[Stored items]
↓

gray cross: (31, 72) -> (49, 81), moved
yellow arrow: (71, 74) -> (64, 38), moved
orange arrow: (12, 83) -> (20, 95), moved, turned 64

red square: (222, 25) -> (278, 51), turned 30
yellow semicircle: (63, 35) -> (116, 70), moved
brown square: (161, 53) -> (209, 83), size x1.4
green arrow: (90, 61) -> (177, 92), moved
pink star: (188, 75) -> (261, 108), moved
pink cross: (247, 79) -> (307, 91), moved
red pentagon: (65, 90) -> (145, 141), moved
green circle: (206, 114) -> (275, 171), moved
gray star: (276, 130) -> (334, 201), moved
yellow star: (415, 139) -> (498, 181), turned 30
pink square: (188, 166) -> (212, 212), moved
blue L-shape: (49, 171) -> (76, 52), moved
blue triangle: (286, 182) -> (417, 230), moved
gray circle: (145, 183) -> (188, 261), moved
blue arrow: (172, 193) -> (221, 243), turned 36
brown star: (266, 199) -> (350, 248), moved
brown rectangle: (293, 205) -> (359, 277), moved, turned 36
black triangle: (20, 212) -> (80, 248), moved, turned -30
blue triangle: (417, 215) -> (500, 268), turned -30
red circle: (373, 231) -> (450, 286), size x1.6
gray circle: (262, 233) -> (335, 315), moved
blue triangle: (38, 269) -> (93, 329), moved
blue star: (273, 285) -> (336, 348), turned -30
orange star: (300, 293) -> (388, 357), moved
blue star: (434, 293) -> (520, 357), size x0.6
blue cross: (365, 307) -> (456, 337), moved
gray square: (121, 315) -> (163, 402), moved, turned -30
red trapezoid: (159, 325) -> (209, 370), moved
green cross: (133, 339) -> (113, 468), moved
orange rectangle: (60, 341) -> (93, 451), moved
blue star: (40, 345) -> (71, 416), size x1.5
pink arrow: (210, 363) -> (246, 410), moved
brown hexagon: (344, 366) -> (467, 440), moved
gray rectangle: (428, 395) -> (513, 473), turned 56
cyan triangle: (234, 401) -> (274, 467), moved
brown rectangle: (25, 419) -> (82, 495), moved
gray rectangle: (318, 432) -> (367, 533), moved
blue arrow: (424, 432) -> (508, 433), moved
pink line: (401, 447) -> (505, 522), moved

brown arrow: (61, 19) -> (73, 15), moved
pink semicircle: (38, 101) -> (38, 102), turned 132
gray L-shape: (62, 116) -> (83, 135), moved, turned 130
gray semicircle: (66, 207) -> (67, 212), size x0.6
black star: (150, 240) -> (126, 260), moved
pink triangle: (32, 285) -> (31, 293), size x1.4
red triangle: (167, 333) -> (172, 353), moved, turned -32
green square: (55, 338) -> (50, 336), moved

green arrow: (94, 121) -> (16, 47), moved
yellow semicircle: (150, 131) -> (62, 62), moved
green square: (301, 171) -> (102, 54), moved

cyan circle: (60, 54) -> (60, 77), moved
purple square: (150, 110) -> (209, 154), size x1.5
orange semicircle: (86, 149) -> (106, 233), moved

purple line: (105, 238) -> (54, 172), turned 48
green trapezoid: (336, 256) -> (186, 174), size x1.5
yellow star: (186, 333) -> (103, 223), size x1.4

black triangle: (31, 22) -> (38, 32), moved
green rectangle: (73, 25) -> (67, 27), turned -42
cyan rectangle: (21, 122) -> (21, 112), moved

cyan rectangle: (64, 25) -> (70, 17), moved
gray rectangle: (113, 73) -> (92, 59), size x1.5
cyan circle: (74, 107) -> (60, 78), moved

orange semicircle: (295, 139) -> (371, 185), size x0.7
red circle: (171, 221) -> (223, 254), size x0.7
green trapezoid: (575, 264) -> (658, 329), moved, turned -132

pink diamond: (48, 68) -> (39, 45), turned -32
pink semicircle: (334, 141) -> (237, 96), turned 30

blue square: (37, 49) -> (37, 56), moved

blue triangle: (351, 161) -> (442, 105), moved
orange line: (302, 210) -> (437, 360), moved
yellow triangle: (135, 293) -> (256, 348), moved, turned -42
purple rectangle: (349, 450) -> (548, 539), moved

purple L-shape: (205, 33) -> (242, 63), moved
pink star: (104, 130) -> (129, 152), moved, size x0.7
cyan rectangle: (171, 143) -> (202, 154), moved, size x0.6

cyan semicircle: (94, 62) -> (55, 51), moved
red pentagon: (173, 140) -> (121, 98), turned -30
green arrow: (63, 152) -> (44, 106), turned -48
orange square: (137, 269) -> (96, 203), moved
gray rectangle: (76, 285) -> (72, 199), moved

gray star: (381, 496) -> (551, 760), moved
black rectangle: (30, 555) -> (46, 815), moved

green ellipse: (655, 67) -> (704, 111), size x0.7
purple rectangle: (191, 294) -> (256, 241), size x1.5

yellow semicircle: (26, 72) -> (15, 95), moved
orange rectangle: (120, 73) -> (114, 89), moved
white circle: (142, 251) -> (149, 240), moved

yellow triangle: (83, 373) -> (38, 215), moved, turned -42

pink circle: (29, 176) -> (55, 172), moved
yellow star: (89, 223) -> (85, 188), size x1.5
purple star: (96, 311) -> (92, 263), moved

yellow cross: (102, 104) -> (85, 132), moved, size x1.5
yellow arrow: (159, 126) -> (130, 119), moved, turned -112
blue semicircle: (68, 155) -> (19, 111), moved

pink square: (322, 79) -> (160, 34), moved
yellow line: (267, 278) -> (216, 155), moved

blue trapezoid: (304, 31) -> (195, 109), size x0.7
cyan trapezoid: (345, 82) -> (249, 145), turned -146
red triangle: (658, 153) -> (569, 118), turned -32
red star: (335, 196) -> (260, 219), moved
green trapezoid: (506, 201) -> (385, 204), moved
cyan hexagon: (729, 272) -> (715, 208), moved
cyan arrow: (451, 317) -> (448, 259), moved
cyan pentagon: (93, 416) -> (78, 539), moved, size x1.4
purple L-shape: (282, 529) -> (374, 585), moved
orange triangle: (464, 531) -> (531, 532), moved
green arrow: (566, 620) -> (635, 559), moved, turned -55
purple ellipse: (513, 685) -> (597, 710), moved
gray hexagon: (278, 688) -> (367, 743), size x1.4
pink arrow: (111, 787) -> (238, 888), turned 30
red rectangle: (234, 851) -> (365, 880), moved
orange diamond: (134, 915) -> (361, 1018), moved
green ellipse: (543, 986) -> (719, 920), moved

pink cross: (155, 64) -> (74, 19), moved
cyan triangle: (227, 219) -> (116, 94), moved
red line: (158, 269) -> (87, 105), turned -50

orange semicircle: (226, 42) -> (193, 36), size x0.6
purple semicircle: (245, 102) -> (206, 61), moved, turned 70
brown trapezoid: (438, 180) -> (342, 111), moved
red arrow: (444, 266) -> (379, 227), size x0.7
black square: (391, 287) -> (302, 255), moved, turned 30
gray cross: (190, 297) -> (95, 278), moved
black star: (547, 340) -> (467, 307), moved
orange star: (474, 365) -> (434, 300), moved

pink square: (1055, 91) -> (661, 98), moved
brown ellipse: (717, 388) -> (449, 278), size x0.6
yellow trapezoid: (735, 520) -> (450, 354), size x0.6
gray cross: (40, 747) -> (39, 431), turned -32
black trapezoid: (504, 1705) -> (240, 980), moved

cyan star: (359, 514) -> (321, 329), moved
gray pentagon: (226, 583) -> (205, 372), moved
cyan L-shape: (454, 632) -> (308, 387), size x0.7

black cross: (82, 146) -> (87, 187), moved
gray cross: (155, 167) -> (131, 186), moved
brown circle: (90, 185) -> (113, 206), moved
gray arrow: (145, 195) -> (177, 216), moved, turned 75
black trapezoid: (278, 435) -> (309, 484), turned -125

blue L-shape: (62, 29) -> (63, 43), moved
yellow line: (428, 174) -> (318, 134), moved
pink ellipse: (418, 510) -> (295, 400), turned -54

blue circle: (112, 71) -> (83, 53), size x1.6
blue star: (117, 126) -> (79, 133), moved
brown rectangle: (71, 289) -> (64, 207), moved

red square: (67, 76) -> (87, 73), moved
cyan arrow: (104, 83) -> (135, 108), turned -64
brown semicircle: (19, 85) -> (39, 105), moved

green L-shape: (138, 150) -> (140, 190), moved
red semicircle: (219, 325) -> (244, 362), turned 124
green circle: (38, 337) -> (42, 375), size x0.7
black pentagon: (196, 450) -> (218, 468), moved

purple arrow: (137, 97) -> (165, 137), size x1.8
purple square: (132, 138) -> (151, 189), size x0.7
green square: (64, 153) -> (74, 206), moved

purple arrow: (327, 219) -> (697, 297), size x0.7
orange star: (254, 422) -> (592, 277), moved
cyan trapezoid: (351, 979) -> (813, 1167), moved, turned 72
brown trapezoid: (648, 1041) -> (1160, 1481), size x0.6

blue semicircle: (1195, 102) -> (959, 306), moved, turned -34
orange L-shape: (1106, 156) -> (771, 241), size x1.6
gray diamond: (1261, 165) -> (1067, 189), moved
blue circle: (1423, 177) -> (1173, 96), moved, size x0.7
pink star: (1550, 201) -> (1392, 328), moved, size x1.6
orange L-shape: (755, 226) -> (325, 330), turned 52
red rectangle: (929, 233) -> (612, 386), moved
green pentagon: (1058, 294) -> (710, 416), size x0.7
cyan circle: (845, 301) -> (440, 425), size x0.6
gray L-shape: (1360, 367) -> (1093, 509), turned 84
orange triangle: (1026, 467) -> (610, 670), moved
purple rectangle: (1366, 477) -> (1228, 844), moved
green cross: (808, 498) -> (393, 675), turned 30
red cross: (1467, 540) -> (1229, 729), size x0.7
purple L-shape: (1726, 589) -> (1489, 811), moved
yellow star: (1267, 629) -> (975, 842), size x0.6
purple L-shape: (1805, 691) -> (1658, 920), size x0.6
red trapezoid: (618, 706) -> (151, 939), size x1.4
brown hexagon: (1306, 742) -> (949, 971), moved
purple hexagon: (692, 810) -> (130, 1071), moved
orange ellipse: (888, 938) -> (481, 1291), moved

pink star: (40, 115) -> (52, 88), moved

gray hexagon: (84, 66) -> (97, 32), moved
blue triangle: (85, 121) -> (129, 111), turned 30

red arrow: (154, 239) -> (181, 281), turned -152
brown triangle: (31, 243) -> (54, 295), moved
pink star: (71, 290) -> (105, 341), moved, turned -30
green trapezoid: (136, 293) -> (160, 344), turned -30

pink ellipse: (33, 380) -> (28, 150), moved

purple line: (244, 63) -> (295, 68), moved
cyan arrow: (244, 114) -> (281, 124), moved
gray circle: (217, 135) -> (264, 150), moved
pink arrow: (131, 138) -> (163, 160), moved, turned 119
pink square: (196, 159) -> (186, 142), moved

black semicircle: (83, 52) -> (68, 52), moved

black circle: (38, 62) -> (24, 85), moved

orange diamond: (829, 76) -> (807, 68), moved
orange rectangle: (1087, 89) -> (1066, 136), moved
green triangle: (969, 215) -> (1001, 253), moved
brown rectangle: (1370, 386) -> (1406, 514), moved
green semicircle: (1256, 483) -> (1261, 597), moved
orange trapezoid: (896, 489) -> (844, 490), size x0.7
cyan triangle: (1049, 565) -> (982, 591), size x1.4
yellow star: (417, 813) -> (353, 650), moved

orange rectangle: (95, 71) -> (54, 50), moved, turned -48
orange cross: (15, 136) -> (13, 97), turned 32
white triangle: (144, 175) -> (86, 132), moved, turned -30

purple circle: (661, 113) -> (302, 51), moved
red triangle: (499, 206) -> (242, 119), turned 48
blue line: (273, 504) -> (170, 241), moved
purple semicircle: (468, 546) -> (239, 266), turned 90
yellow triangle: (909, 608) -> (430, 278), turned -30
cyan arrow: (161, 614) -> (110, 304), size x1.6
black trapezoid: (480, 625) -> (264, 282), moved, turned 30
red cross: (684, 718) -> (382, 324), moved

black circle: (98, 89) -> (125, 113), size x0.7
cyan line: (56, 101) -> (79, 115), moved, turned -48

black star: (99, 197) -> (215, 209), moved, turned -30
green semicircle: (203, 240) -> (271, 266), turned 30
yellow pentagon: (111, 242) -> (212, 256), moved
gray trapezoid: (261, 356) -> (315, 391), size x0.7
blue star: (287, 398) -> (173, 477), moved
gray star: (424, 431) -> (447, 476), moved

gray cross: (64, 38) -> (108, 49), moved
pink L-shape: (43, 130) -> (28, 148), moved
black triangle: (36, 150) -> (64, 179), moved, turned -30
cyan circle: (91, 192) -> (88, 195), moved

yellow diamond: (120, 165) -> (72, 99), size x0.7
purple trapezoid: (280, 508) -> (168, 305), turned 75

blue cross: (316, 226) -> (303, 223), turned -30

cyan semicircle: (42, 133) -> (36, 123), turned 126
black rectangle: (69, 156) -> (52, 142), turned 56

↑

Copy out, exactly and alone, the lines of the entries above between the ones holding "purple rectangle: (349, 450)" and "red pentagon: (173, 140)", inclusive.

_Solution to this problem:_
purple rectangle: (349, 450) -> (548, 539), moved

purple L-shape: (205, 33) -> (242, 63), moved
pink star: (104, 130) -> (129, 152), moved, size x0.7
cyan rectangle: (171, 143) -> (202, 154), moved, size x0.6

cyan semicircle: (94, 62) -> (55, 51), moved
red pentagon: (173, 140) -> (121, 98), turned -30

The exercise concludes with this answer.